- [Work to complete]: Report back each line of the records that contains the string "MATRIX".

Start of Input data

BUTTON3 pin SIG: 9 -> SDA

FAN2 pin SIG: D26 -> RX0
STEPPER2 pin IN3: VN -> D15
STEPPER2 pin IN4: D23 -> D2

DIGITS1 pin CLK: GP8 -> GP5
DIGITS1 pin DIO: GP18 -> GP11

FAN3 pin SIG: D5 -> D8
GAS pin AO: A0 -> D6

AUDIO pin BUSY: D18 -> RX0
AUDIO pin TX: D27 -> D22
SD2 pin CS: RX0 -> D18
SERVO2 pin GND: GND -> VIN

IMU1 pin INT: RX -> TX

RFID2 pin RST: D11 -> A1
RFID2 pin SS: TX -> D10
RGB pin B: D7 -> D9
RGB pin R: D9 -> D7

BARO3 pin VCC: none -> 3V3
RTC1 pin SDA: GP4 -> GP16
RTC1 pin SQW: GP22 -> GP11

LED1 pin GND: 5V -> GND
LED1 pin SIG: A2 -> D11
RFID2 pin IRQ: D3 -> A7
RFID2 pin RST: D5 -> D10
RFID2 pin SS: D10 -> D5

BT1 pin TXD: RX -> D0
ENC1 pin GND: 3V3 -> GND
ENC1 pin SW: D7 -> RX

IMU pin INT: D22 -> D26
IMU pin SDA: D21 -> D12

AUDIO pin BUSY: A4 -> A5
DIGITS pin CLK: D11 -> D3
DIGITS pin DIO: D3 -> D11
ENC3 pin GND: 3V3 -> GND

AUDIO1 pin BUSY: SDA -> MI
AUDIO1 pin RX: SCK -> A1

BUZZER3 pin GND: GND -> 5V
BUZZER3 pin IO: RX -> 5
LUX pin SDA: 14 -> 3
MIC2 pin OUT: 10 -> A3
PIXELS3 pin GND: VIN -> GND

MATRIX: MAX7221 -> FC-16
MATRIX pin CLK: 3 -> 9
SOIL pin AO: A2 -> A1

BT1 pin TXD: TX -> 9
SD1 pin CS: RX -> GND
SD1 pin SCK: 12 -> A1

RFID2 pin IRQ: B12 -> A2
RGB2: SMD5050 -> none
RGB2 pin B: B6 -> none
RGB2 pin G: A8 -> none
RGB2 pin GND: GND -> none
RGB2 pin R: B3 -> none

End of Input data

- [Solution to this exercise]:
MATRIX: MAX7221 -> FC-16
MATRIX pin CLK: 3 -> 9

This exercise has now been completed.